(Records excerpted from a collection)
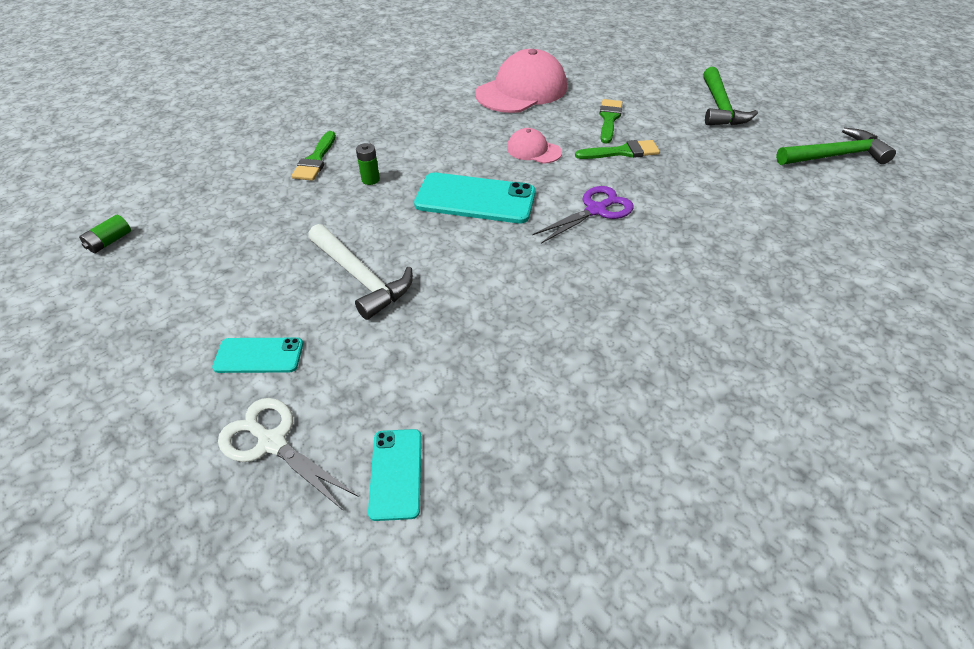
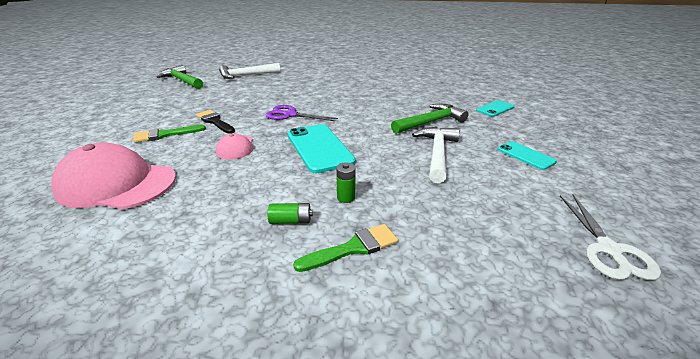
camera: 125 degrees left, 15 degrees down
(110, 241) = (636, 305): green battery -> green battery (291, 221)
(272, 442) = (538, 132): white scissors -> white scissors (608, 249)
(622, 152) = (215, 121): green brush -> black brush
(720, 107) = (129, 108): green hammer -> green hammer (430, 122)
(841, 223) = (246, 75): none -> white hammer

> YOUR INSTRUCTIONS: Repeat only what runs from the line holding "(110, 241) = (636, 305): green" to the end of the data, keeping every line exactly as written, first and last included.

> SOLUTION TO THE EXERCISE:
(110, 241) = (636, 305): green battery -> green battery (291, 221)
(272, 442) = (538, 132): white scissors -> white scissors (608, 249)
(622, 152) = (215, 121): green brush -> black brush
(720, 107) = (129, 108): green hammer -> green hammer (430, 122)
(841, 223) = (246, 75): none -> white hammer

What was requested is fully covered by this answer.